TASK TO CARRY OUT
Would you restate each line of the data below word for word, without its pictures?

═════ SOURCE MATERIAL ═════

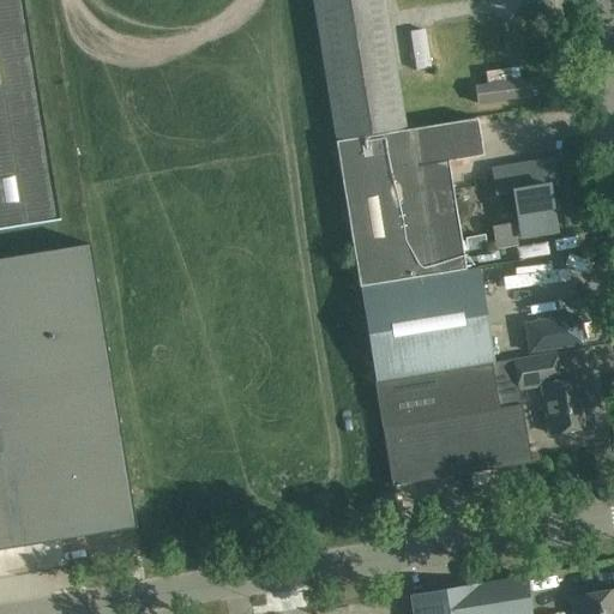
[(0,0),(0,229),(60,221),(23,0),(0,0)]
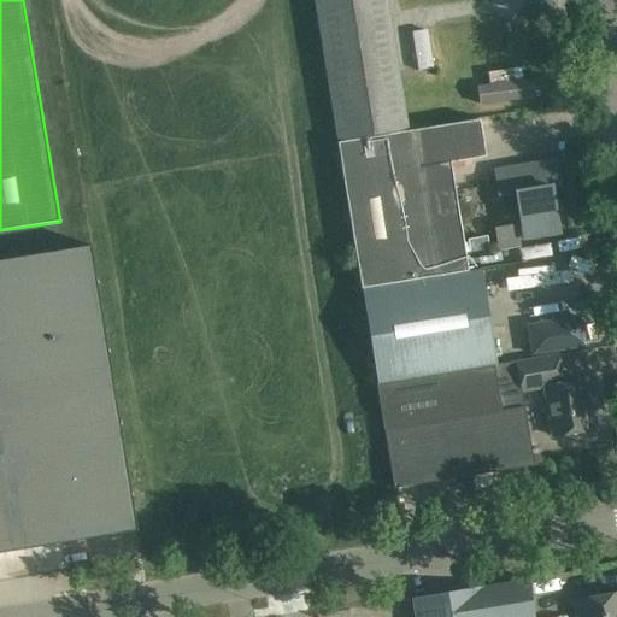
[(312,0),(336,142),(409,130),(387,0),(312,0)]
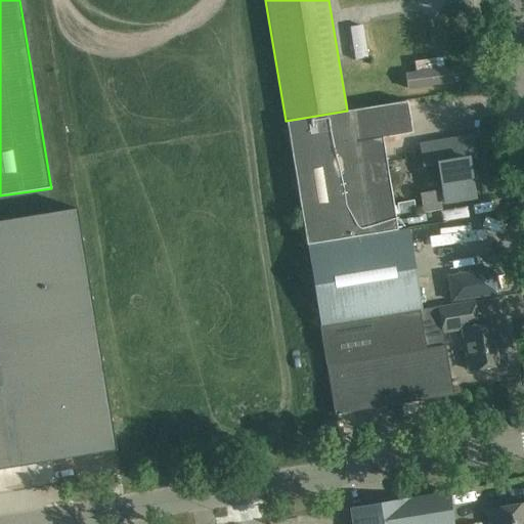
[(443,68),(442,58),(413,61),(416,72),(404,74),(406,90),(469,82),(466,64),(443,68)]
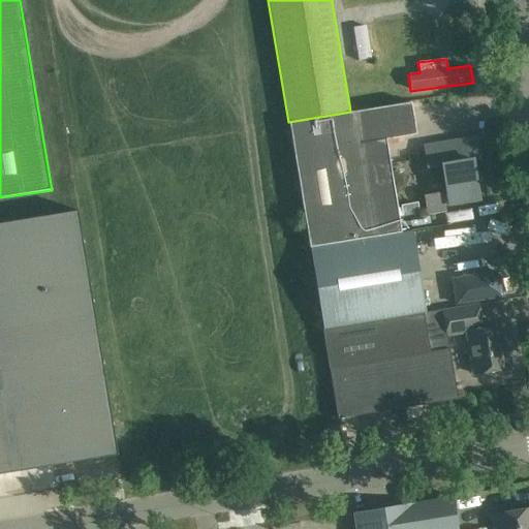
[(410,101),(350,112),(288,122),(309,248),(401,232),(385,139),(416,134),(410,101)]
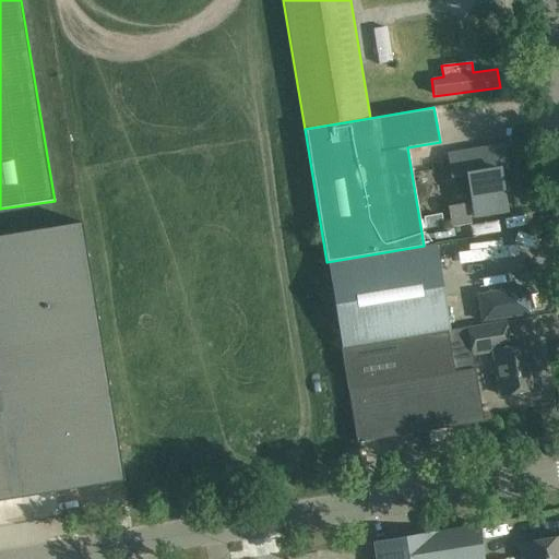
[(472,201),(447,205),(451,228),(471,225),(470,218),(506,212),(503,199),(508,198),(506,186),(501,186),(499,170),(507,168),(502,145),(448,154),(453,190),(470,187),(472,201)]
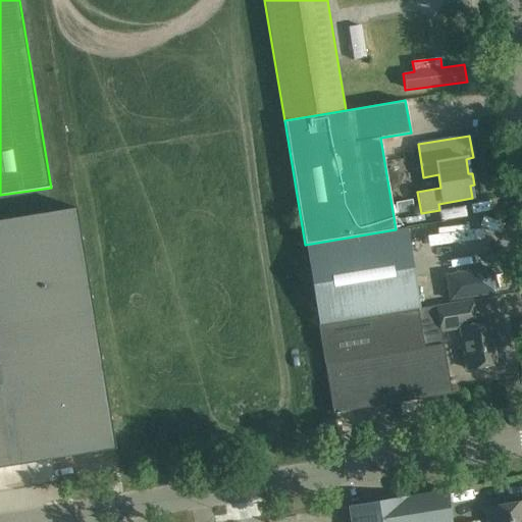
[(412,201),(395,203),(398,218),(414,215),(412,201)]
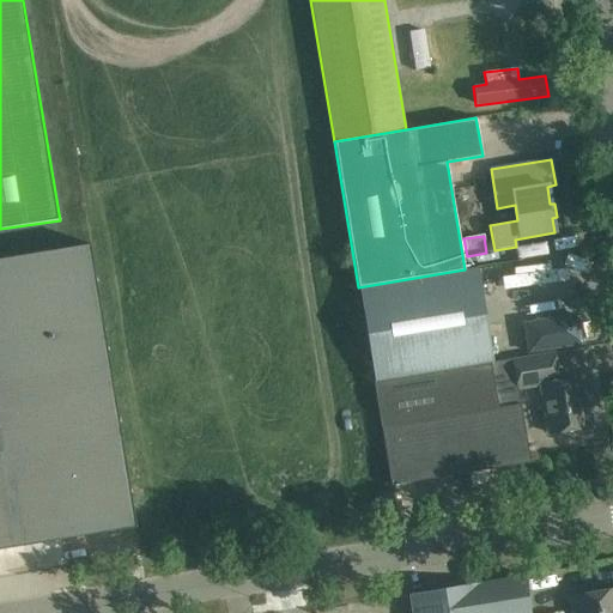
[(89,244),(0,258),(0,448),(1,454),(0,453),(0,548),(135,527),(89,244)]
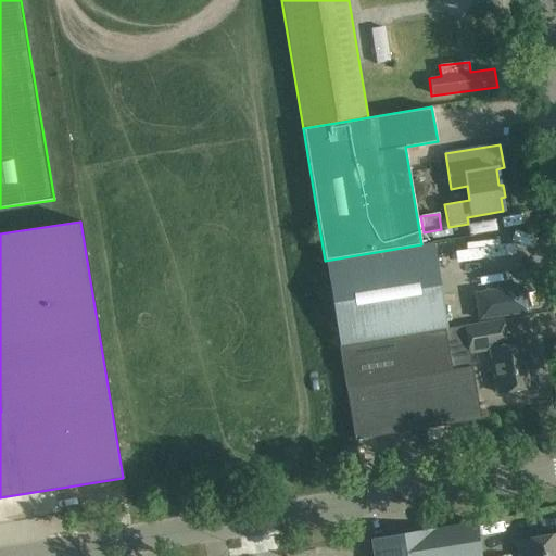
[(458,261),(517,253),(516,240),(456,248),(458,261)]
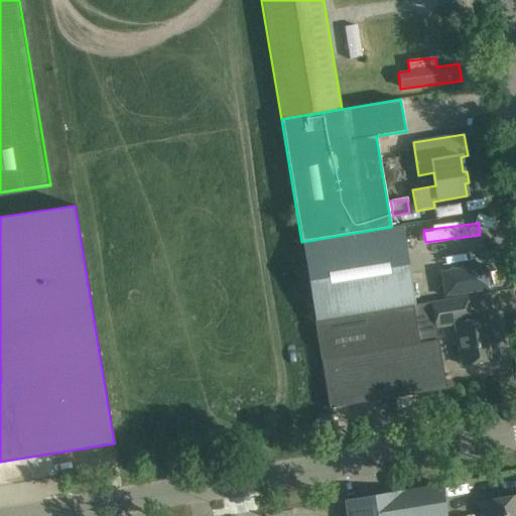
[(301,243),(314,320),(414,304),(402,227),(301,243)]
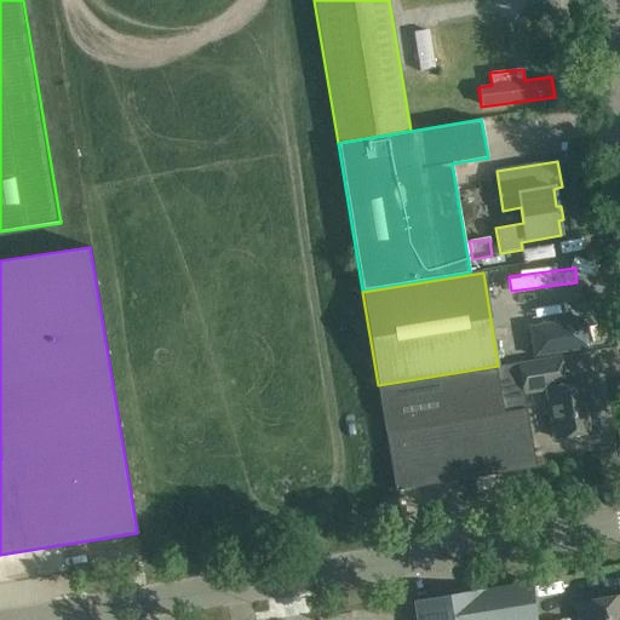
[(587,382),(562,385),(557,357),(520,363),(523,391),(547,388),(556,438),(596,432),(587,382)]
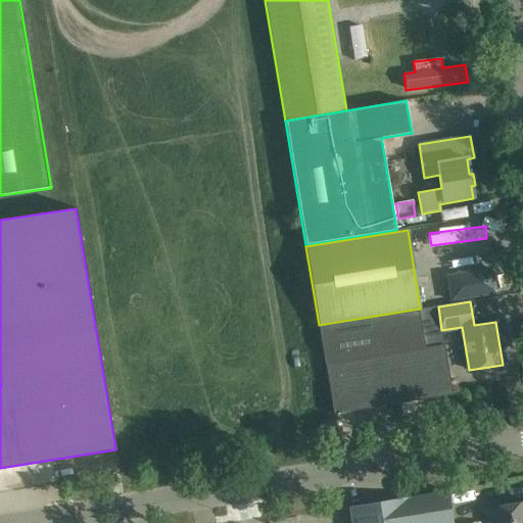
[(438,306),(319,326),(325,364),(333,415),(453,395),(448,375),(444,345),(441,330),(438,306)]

═════

TASK RESULT
[(0,0),(0,229),(60,221),(23,0),(0,0)]
[(312,0),(336,142),(409,130),(387,0),(312,0)]
[(443,68),(442,58),(413,61),(416,72),(404,74),(406,90),(469,82),(466,64),(443,68)]
[(410,101),(350,112),(288,122),(309,248),(401,232),(385,139),(416,134),(410,101)]
[(472,201),(447,205),(451,228),(471,225),(470,218),(506,212),(503,199),(508,198),(506,186),(501,186),(499,170),(507,168),(502,145),(448,154),(453,190),(470,187),(472,201)]
[(412,201),(395,203),(398,218),(414,215),(412,201)]
[(89,244),(0,258),(0,448),(1,454),(0,453),(0,548),(135,527),(89,244)]
[(458,261),(517,253),(516,240),(456,248),(458,261)]
[(301,243),(314,320),(414,304),(402,227),(301,243)]
[(587,382),(562,385),(557,357),(520,363),(523,391),(547,388),(556,438),(596,432),(587,382)]
[(438,306),(319,326),(325,364),(333,415),(453,395),(448,375),(444,345),(441,330),(438,306)]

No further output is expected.